- PROBLEM REQUIREMENTS
Quote all of the data exactly as given. Skip every picture it contains.

- Before-and-after object lists
□ □ □ □

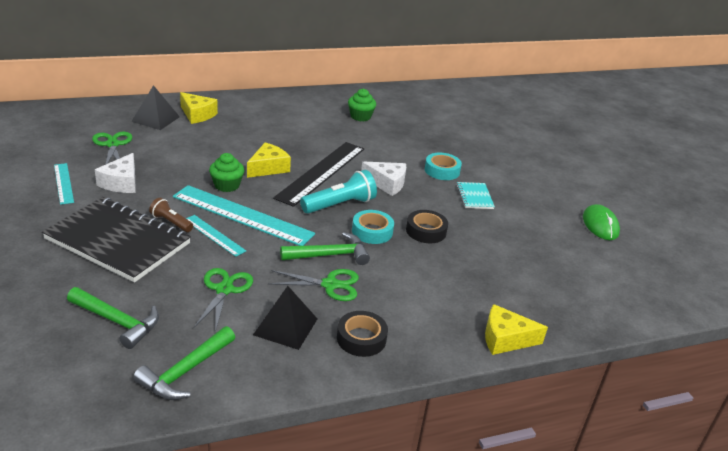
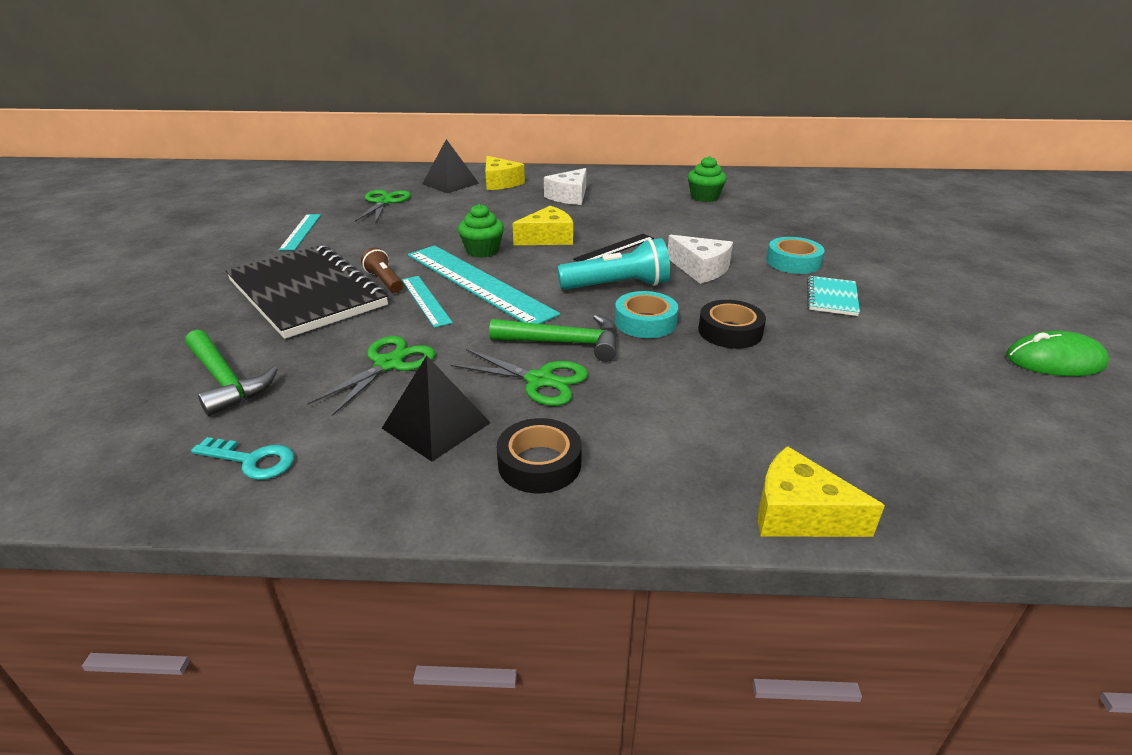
camera: 25 degrees right, 0 degrees up
(121, 183) = (362, 237): white cheese -> white cheese (569, 196)
(185, 371) = (252, 460): green hammer -> turquoise key
(321, 172) = (614, 249): black ruler -> black ruler, size x0.51
(600, 225) = (1055, 360): green mouse -> green mouse turned 75 degrees clockwise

□ □ □ □

- SOLUTION
camera: 25 degrees right, 0 degrees up
(121, 183) = (362, 237): white cheese -> white cheese (569, 196)
(185, 371) = (252, 460): green hammer -> turquoise key
(321, 172) = (614, 249): black ruler -> black ruler, size x0.51
(600, 225) = (1055, 360): green mouse -> green mouse turned 75 degrees clockwise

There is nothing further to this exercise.